Please set down only the lines below starting with the line with "none -> orange" and going on through the line with "none -> green capsule [593,307,643,331]", verbatim and without pictures.

## Provided material
--*--
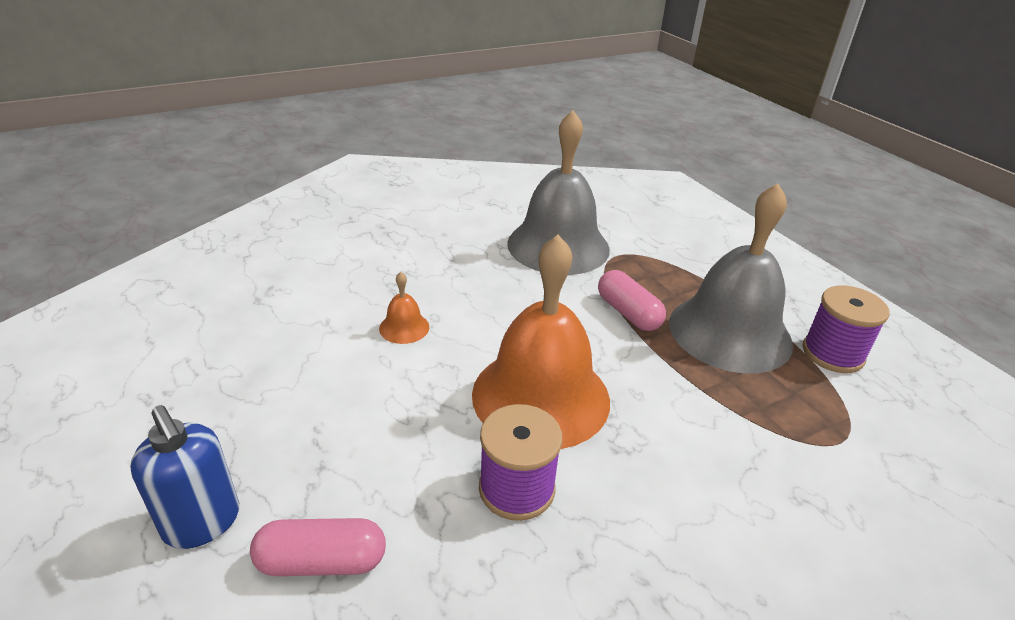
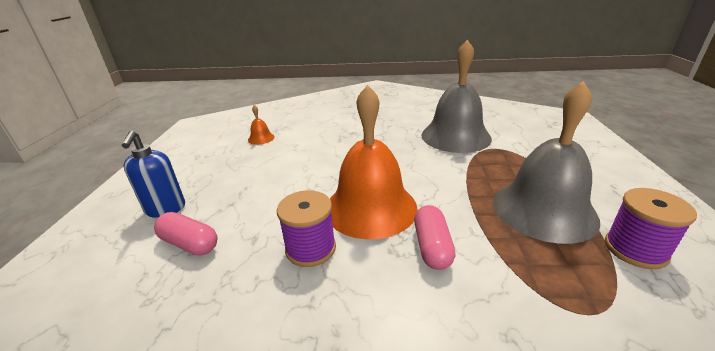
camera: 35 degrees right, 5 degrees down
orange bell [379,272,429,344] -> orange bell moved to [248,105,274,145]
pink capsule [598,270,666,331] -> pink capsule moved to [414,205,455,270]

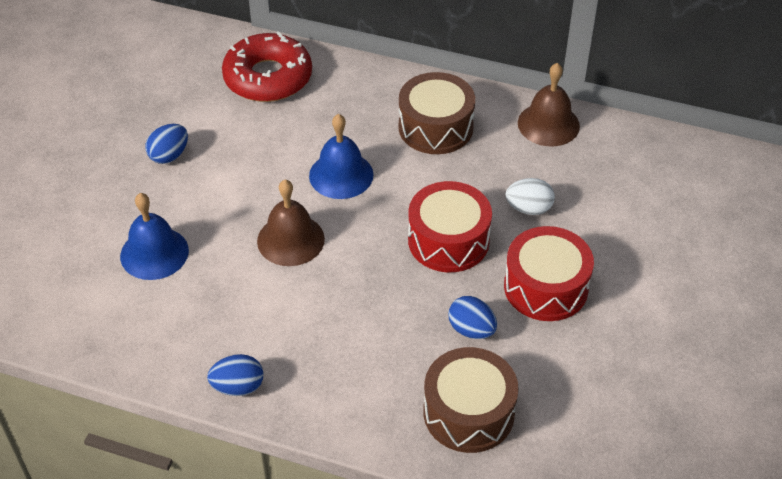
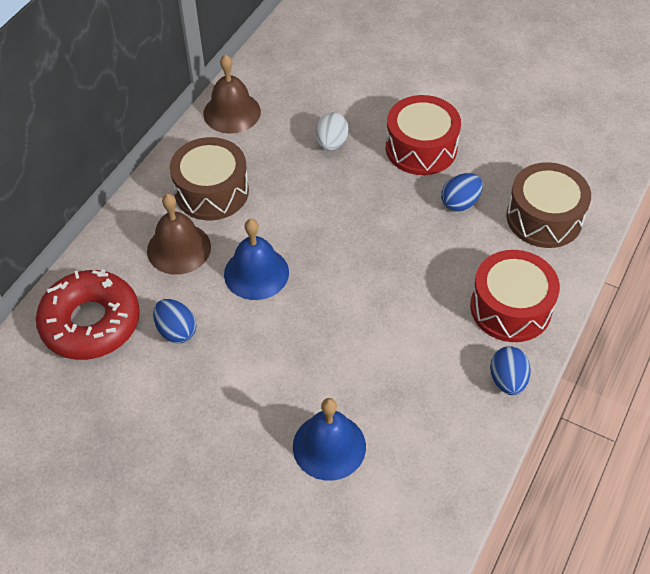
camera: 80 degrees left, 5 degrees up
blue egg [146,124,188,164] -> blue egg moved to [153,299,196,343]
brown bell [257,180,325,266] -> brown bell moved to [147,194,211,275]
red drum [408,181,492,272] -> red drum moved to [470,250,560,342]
--*--
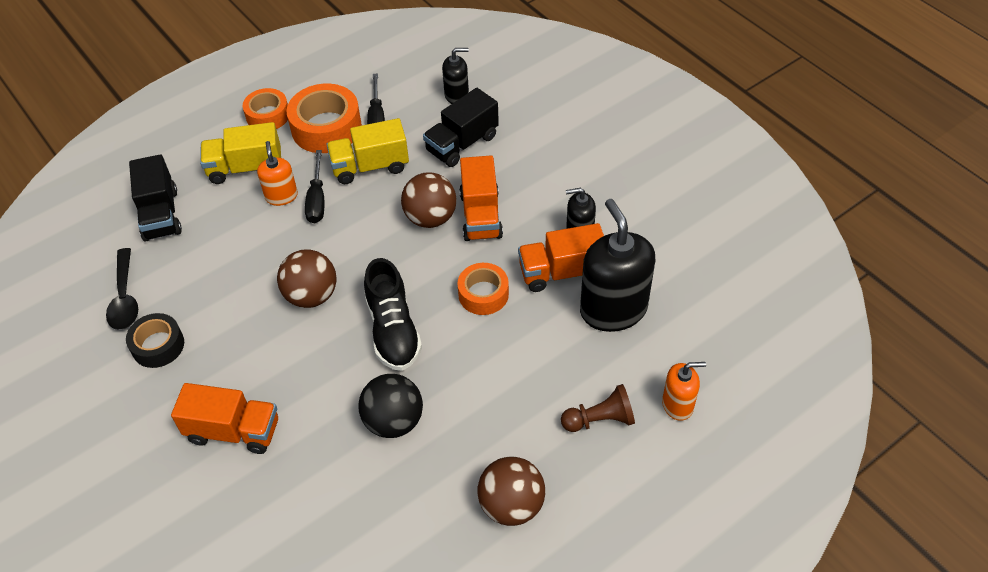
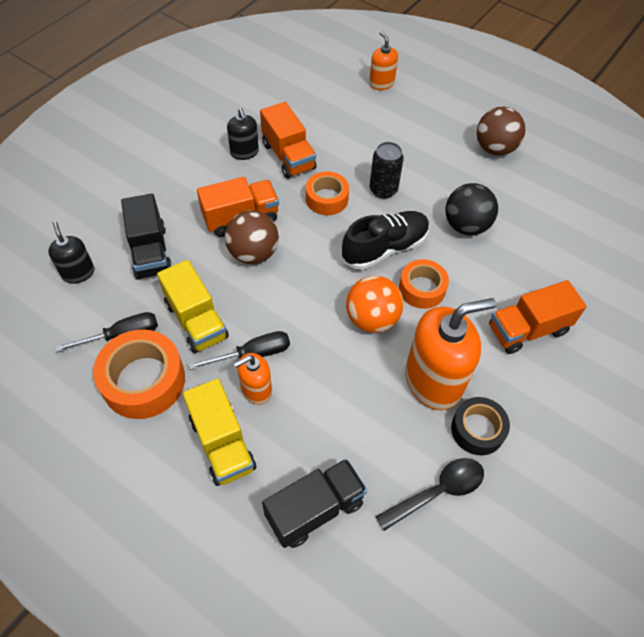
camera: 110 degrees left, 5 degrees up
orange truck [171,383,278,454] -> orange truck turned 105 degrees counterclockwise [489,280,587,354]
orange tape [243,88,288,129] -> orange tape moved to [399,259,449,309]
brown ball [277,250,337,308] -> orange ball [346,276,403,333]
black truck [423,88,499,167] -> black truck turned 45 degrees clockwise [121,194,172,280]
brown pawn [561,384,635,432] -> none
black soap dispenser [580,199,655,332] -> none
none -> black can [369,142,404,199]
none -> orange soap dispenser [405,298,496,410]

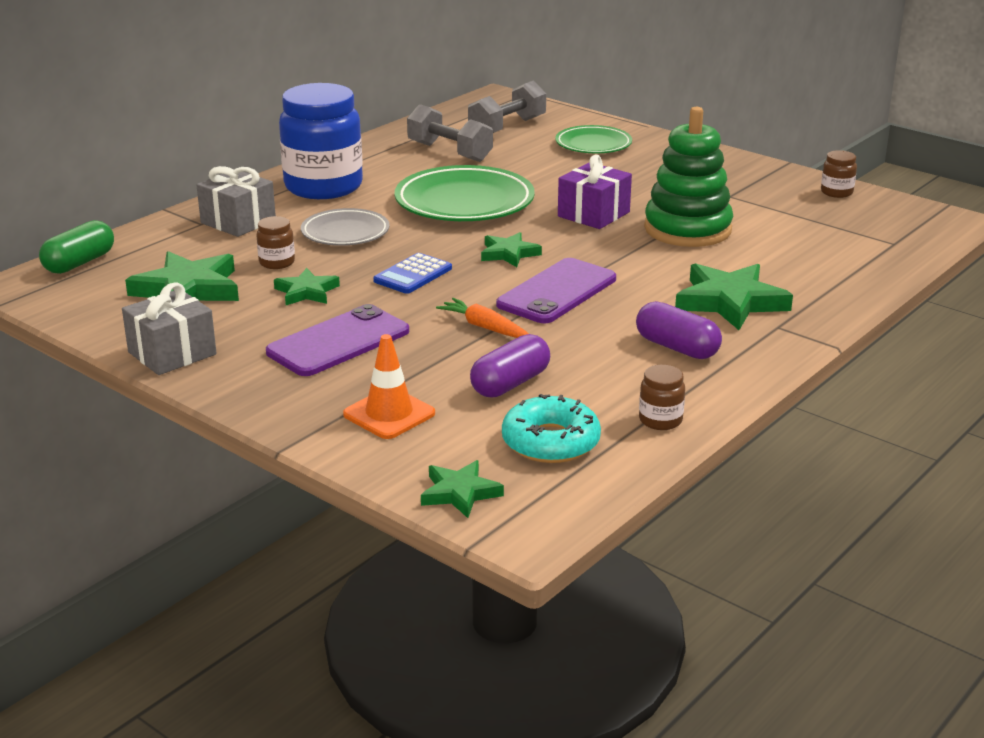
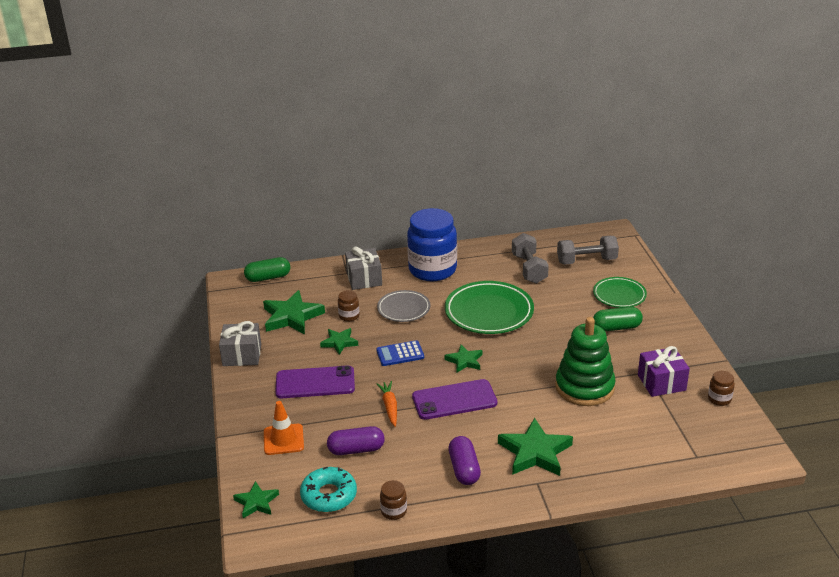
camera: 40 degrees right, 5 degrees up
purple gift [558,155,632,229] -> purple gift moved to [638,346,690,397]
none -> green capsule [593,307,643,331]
--*--
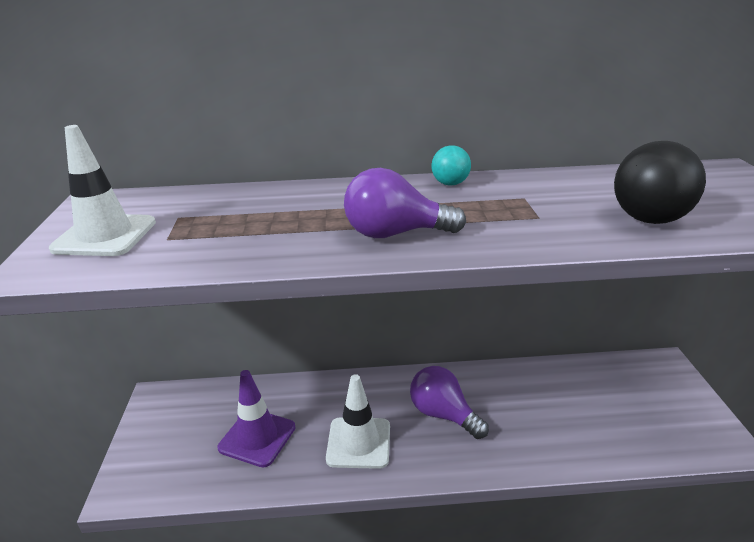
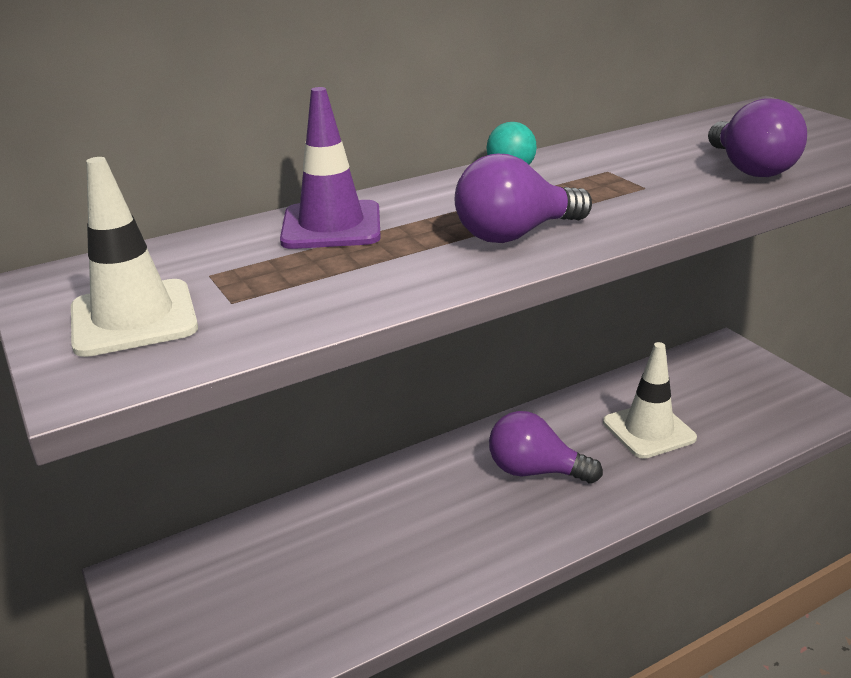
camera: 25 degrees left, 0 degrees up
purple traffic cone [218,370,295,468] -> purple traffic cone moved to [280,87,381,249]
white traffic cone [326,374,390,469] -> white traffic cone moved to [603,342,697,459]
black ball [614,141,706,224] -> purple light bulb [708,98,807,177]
--*--
## Completed task
none -> orange soap dispenser [405,298,496,410]

camera: 40 degrees right, 5 degrees up
purple gift [558,155,632,229] -> purple gift moved to [638,346,690,397]
none -> green capsule [593,307,643,331]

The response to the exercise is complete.